Every line below from the one containing "OLED2 pin SDA: D3 -> D6" through the one containing "TOF pin VIN: 3V3 -> 5V" must be transcribed exactly. Omit all lines outside that stretch.

DATA EXTRACTS =>
===============

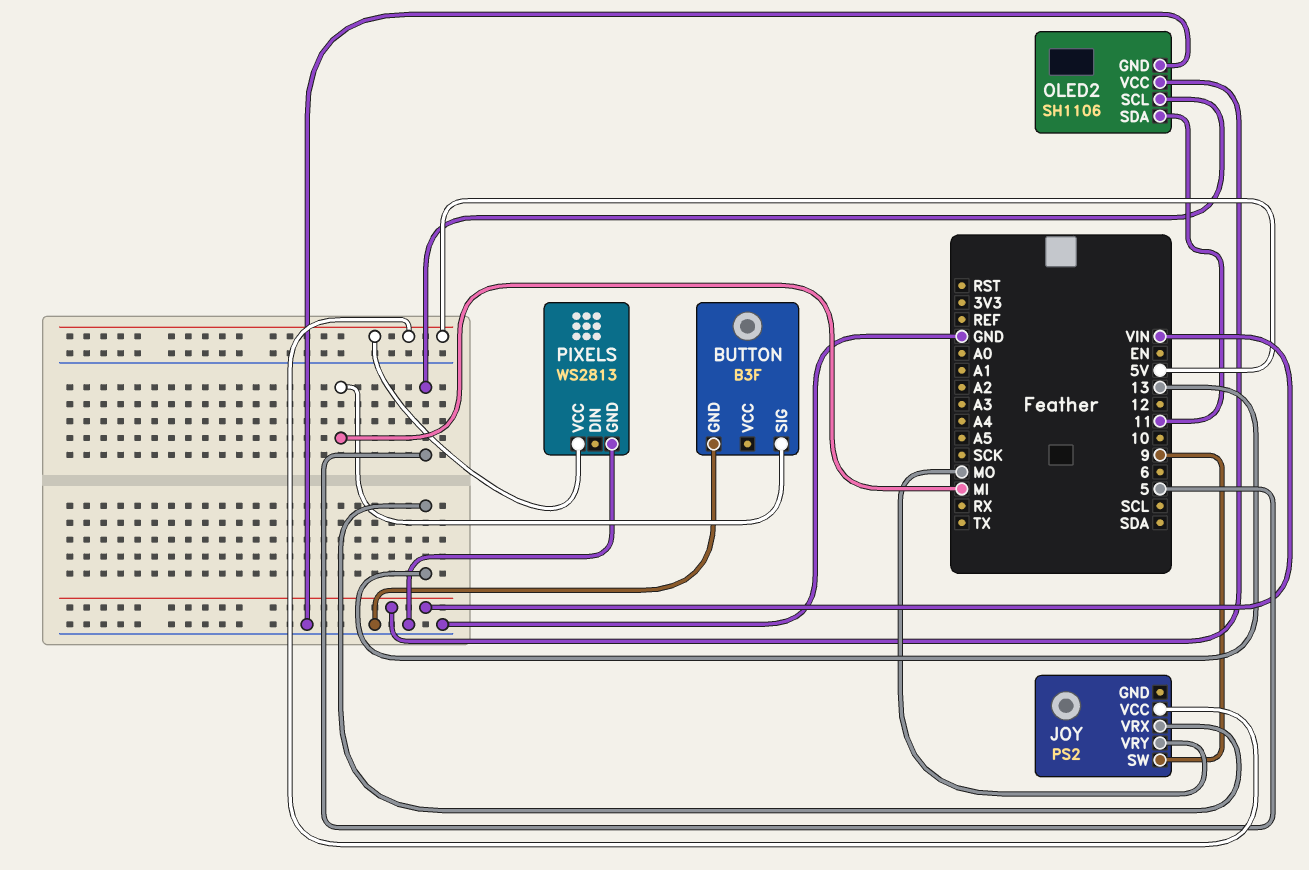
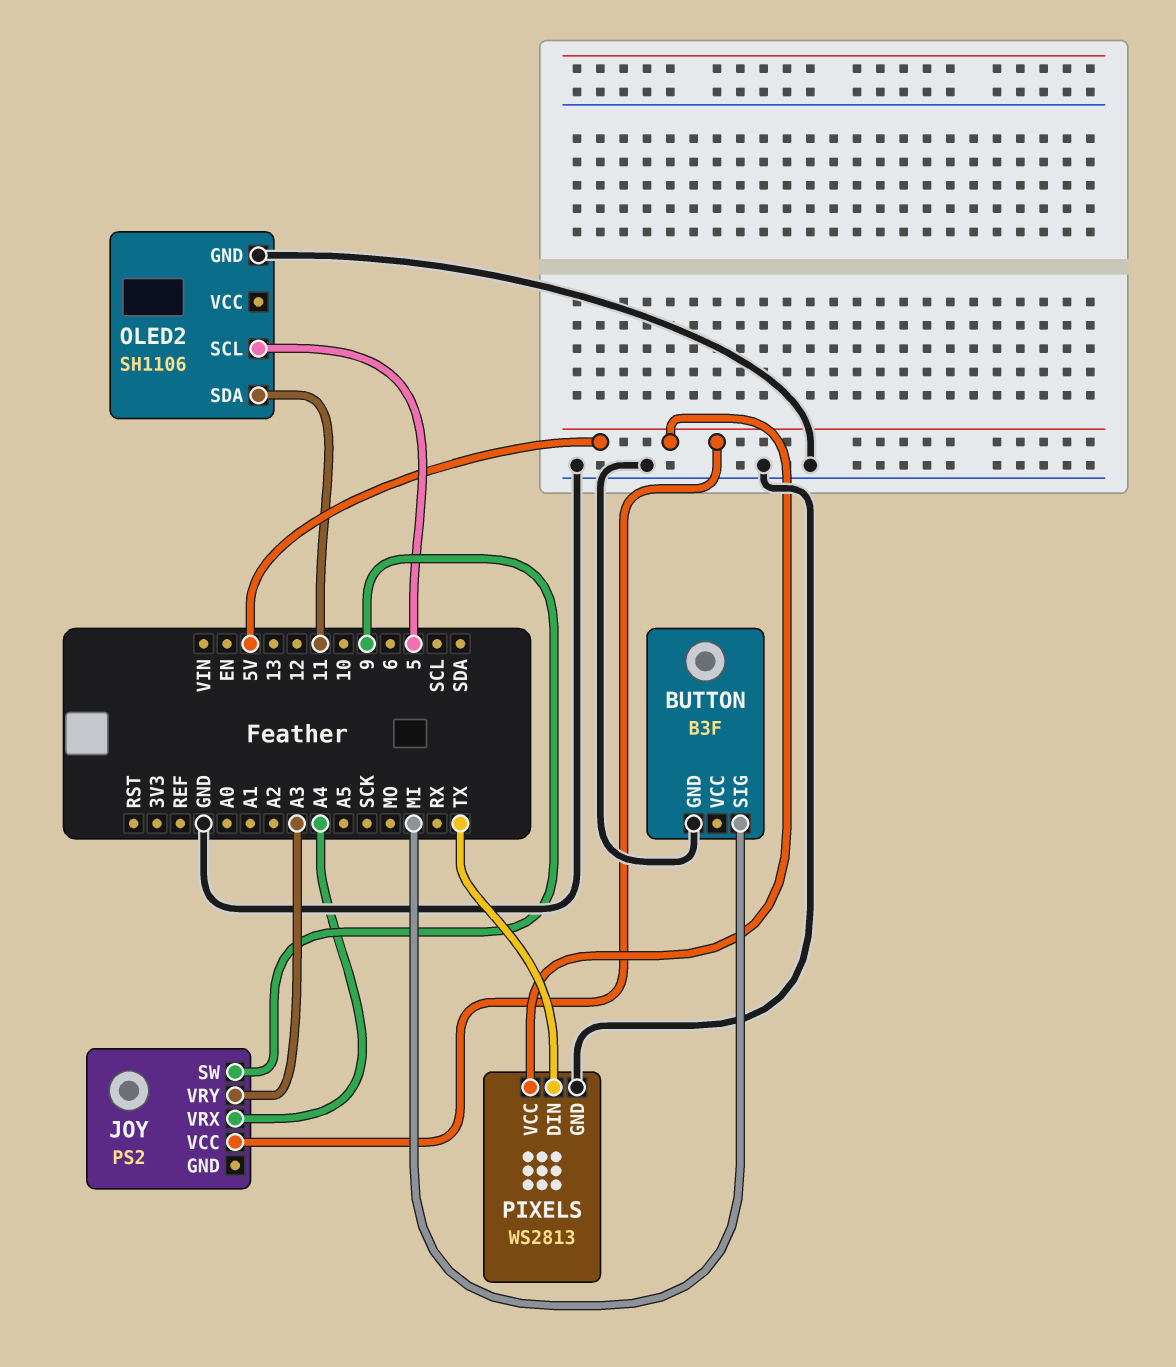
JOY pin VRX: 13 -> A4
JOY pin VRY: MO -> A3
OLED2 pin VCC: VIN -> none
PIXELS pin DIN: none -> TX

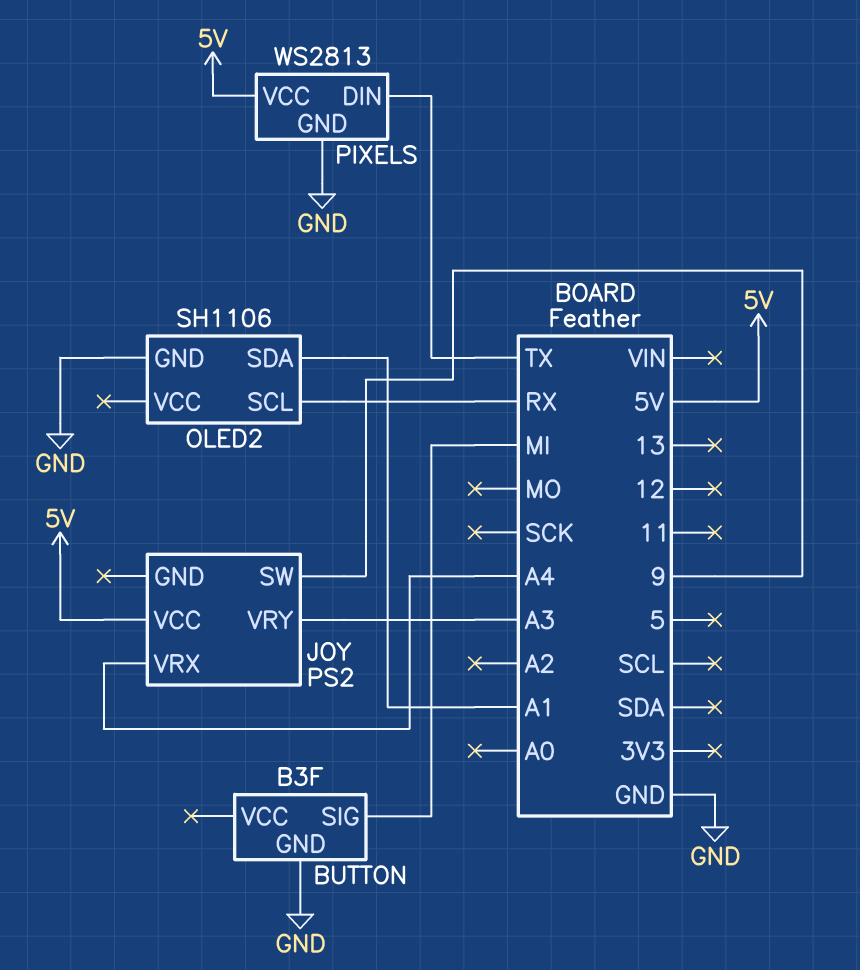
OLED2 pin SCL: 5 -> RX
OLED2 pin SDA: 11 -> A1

===============

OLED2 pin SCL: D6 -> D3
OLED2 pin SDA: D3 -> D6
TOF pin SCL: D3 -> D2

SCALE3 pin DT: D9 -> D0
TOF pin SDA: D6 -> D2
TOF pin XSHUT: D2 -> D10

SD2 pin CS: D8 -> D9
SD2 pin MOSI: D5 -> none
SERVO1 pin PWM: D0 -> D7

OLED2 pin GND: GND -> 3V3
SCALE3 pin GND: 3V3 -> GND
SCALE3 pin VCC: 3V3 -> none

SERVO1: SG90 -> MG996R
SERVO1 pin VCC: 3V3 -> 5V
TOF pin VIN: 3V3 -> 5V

===============

RESULT =>
OLED2 pin SDA: D3 -> D6
TOF pin SCL: D3 -> D2

SCALE3 pin DT: D9 -> D0
TOF pin SDA: D6 -> D2
TOF pin XSHUT: D2 -> D10

SD2 pin CS: D8 -> D9
SD2 pin MOSI: D5 -> none
SERVO1 pin PWM: D0 -> D7

OLED2 pin GND: GND -> 3V3
SCALE3 pin GND: 3V3 -> GND
SCALE3 pin VCC: 3V3 -> none

SERVO1: SG90 -> MG996R
SERVO1 pin VCC: 3V3 -> 5V
TOF pin VIN: 3V3 -> 5V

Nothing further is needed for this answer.